YOUR INSTRUCTIONS :: Look through the material below for "green". Copy every line that contains it.
——————
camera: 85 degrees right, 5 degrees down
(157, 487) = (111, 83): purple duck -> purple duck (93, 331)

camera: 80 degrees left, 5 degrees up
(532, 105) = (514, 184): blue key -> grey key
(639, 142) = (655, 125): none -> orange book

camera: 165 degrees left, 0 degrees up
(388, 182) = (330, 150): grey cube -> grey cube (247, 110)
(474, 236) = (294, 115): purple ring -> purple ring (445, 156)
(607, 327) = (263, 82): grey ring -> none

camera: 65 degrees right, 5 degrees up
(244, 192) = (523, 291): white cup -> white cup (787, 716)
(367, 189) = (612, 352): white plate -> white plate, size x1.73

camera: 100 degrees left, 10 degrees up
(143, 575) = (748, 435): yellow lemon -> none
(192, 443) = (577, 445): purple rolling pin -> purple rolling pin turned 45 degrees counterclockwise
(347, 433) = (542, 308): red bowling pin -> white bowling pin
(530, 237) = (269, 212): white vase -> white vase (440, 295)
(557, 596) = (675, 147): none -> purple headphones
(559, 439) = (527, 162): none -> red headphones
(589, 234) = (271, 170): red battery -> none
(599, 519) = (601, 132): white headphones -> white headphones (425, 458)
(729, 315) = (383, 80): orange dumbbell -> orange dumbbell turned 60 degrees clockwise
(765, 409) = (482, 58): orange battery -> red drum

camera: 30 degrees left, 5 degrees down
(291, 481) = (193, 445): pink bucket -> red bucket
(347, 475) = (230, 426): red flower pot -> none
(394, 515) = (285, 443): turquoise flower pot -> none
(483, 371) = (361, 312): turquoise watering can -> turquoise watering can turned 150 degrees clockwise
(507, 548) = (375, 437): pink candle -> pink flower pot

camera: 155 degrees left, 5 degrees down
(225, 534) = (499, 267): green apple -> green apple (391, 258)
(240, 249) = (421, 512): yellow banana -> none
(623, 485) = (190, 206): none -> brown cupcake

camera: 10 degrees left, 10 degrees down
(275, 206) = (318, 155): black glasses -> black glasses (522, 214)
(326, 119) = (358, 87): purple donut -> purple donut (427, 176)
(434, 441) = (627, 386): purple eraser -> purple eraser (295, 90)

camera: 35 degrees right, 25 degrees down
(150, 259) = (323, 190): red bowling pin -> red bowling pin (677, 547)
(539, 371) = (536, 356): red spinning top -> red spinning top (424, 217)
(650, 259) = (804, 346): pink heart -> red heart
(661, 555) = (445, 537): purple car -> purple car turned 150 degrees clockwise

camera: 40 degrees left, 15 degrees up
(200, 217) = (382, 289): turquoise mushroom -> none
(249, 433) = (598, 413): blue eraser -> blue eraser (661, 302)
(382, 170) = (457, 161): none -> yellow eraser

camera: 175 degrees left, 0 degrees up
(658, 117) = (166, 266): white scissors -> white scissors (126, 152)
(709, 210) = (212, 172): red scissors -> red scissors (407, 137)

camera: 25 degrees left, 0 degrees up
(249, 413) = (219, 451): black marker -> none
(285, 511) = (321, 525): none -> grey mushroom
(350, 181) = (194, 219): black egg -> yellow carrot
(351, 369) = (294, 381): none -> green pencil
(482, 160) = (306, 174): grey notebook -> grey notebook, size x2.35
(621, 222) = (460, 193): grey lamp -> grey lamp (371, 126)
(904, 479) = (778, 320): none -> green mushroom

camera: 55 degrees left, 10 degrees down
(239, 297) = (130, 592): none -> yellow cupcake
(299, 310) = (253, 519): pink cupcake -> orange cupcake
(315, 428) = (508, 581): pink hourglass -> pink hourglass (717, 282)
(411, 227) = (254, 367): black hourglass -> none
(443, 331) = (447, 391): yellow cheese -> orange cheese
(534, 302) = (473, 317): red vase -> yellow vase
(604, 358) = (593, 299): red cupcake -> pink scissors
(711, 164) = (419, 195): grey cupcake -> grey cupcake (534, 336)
——————
ANSWER TO THIS EXERCISE ::
(225, 534) = (499, 267): green apple -> green apple (391, 258)
(351, 369) = (294, 381): none -> green pencil
(904, 479) = (778, 320): none -> green mushroom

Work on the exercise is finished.